-- Start of Exercise material --

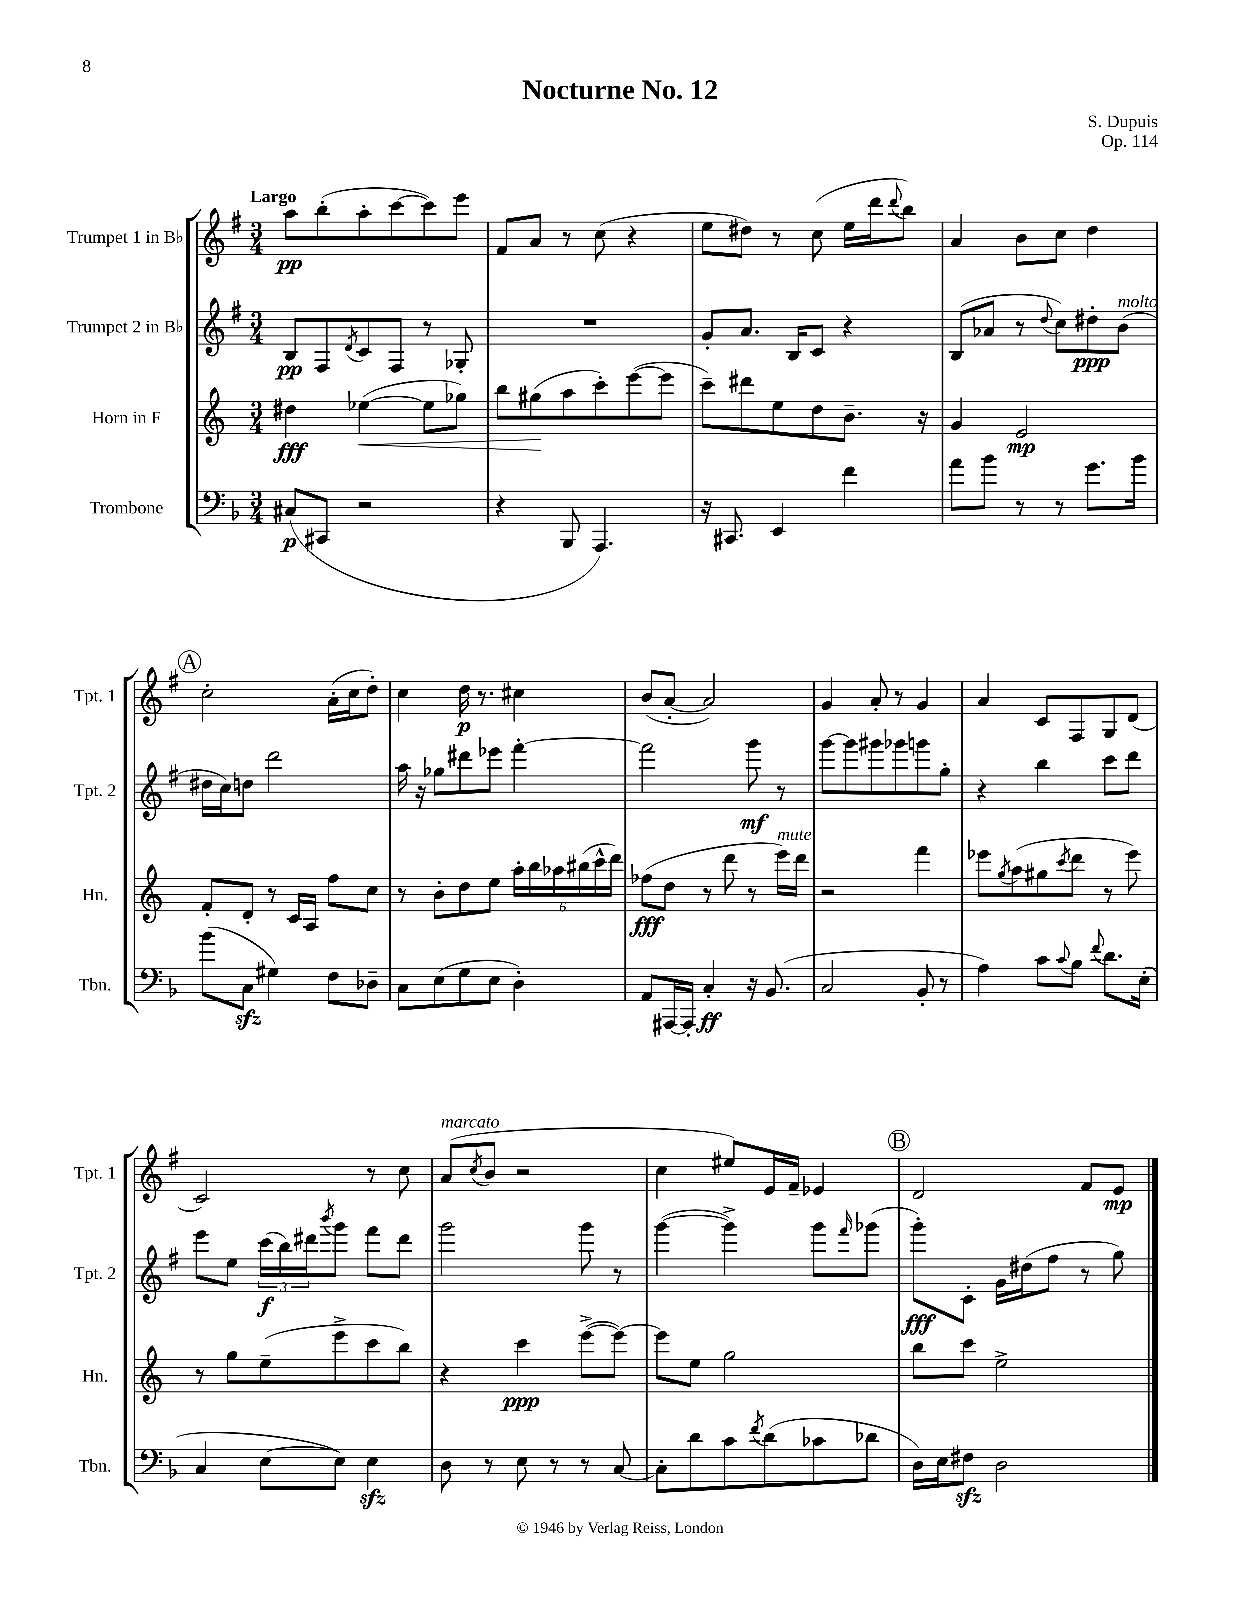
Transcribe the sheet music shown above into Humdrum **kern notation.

**kern	**kern	**kern	**kern
*staff4	*staff3	*staff2	*staff1
*clefF4	*clefG2	*clefG2	*clefG2
*k[b-]	*k[]	*k[f#]	*k[f#]
*M3/4	*M3/4	*M3/4	*M3/4
(8C#	4dd#	8B	8aa
8CC#	.	8F#	(8bb'
.	.	8qd	.
2r	([4ee-	8c	8aa'
.	.	8F#	[8ccc
.	8ee-]	8r	8ccc])
.	8gg-)	8G-'	8eee
=	=	=	=
4r	8bb	2.r	8f#
.	(8gg#	.	8a
8BBB-	8aa	.	8r
4.AAA)	8ccc')	.	(8cc
.	([8eee	.	4r
.	8eee]	.	.
=	=	=	=
16r	8ccc~)	8g'	8ee
8.CC#	.	.	.
.	8ddd#	8.a	8dd#)
4EE	8ee	.	8r
.	.	16B	.
.	8dd	8c	(8cc
4f	8.b~	4r	16ee
.	.	.	16ddd
.	.	.	8qqddd
.	.	.	8bb)
.	16r	.	.
=	=	=	=
8a	4g	(8B	4a
8b-	.	8a-	.
8r	2e	8r	8b
.	.	8qqdd	.
8r	.	8cc)	8cc
8.g	.	8dd#'	4dd
.	.	(8b	.
16b-	.	.	.
=	=	=	=
(8b-	8f'	16dd#	2cc'
.	.	16cc)	.
8C	8d'	8dd	.
4G#)	8r	2ddd	.
.	16c	.	.
.	16A	.	.
8F	8ff	.	(16a'
.	.	.	16cc
8D-~	8cc	.	8dd')
=	=	=	=
8C	8r	16aa	4cc
.	.	16r	.
(8E	8b'	8gg-	.
8G	8dd	8ddd#	16dd
.	.	.	8.r
8E	8ee	8eee-	.
4D')	24aa'	[4fff#'	4cc#
.	24bb	.	.
.	24aa-	.	.
.	(24bb#	.	.
.	24ccc^^	.	.
.	24ddd)	.	.
=	=	=	=
8AA	(8ff-	2fff#]	(8b
[16AAA#	8dd	.	[8a'
16AAA#']	.	.	.
4C'	8r	.	2a])
.	8ddd	.	.
16r	8r	8ggg	.
(8.BB-	.	.	.
.	16eee)	8r	.
.	16ddd	.	.
=	=	=	=
2C	2r	[8ggg	4g
.	.	8ggg]	.
.	.	8ggg#	8a'
.	.	8ggg-	8r
8BB-'	4fff	8ggg	4g
8r	.	8gg'	.
=	=	=	=
4A)	8eee-	4r	4a
.	8qgg	.	.
.	(8aa	.	.
8c	8gg#	4bb	8c
8qqc	8qccc	.	.
8B-	8ddd	.	8F#
8qqf	.	.	.
8.d	8r	8ccc	8G
.	8eee-)	8ddd	(8d
(16E'	.	.	.
=	=	=	=
4C	8r	8eee	2c)
.	8gg	8ee	.
[8E	(8ee~	(24ccc	.
.	.	24bb)	.
.	.	24ddd#	.
.	.	8qbbb	.
8E])	8eee^	8ggg	.
4E	8ccc	8fff#	8r
.	8bb)	8ddd#	8cc
=	=	=	=
8D	4r	2ggg	(8a
.	.	.	8qcc
8r	.	.	8b
8E	4ccc	.	2r
8r	.	.	.
8r	([8eee^	8ggg	.
[8C	8eee_)	8r	.
=	=	=	=
8C']	8eee]	([4ggg	4cc
8d	8ee	.	.
8c	2gg	4ggg^])	8ee#)
8qf	.	.	.
(8d	.	.	16e
.	.	.	16f#~
8c-	.	8ggg	4e-
.	.	16qqfff#	.
8d-	.	(8ggg-	.
=	=	=	=
16D)	8bb	8ggg')	2d
16E	.	.	.
8F#	8ccc	8c'	.
2D	2ee^	16g	.
.	.	(16dd#	.
.	.	8ff#	.
.	.	8r	8f#
.	.	8gg)	8e
==	==	==	==
*-	*-	*-	*-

-- End of Exercise material --

▶ Given task
Show every line of the material above that contains the string "kern", copying each line in full.

▶ Task result
Transcribe the sheet music shown above into Humdrum **kern notation.
**kern	**kern	**kern	**kern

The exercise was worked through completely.